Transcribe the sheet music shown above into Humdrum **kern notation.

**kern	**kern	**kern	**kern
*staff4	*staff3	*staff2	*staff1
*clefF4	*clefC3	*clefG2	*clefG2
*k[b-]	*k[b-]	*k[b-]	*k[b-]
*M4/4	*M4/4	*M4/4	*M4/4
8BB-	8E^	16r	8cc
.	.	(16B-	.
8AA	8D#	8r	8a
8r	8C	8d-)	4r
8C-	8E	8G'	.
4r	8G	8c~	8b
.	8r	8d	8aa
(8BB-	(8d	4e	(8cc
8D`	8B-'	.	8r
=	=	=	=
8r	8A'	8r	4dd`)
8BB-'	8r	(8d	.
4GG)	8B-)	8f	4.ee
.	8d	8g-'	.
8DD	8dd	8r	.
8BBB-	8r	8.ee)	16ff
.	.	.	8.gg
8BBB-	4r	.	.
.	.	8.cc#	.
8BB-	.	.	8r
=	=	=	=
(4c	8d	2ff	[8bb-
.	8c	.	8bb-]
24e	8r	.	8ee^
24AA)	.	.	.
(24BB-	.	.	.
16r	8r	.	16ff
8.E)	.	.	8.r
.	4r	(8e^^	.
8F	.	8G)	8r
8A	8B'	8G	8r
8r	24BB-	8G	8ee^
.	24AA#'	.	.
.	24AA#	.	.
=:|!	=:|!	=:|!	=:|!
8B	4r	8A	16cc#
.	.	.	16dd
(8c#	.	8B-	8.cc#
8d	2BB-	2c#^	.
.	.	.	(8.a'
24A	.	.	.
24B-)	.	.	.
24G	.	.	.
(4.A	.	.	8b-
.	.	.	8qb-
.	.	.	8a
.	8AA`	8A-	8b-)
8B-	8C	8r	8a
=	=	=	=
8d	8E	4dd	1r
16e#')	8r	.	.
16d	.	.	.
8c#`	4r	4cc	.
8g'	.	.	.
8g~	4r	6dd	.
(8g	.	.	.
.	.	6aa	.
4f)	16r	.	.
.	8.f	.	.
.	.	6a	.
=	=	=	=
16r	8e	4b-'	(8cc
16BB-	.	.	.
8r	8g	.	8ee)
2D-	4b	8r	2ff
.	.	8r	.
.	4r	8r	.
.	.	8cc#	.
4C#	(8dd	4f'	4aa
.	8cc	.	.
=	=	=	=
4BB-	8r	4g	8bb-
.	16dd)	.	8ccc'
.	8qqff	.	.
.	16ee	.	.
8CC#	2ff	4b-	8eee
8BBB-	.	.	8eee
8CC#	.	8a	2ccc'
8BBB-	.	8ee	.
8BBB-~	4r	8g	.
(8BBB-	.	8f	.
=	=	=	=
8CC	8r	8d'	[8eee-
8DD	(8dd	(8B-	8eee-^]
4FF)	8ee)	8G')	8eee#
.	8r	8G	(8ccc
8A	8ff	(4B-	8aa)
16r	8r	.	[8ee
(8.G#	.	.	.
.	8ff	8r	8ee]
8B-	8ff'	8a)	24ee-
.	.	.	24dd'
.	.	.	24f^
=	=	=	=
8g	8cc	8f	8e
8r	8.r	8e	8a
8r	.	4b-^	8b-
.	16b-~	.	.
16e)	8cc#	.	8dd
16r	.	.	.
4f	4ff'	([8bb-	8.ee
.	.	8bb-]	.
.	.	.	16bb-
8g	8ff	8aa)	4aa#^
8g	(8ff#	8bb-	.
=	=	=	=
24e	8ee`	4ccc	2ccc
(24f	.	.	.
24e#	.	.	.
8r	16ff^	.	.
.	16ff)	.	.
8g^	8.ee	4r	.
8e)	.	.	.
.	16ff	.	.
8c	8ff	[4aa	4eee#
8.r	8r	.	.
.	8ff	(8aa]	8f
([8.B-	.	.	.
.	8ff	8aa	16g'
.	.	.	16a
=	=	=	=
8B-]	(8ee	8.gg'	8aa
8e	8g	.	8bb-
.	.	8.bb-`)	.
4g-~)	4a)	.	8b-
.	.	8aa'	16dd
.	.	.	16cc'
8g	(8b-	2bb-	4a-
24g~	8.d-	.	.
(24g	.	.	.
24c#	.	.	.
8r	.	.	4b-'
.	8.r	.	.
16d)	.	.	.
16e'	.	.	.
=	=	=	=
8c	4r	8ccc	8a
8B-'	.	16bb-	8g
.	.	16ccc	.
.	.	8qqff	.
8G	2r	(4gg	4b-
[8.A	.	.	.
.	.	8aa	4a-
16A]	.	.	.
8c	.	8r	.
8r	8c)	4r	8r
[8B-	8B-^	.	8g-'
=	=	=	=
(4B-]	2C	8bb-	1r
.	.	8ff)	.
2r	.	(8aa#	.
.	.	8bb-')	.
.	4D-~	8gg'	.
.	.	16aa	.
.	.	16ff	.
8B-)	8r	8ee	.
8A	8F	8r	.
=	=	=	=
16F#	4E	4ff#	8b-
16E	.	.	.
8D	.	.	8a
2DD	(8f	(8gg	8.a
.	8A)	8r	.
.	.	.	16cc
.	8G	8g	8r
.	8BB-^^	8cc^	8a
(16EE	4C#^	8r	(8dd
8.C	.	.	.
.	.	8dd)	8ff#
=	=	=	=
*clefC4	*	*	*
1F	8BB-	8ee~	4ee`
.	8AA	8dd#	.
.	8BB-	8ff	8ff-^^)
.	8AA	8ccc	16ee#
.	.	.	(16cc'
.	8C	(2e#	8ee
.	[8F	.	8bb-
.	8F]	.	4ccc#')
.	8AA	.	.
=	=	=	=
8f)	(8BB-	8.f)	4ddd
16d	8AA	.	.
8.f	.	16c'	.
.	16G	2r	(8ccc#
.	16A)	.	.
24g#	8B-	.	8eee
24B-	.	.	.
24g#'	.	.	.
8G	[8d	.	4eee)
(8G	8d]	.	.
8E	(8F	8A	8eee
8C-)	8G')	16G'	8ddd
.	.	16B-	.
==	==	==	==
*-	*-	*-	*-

▶ **PROMPT**
Please pull out every line of the data above that contains the string "kern".

▶ **RESULT**
Transcribe the sheet music shown above into Humdrum **kern notation.
**kern	**kern	**kern	**kern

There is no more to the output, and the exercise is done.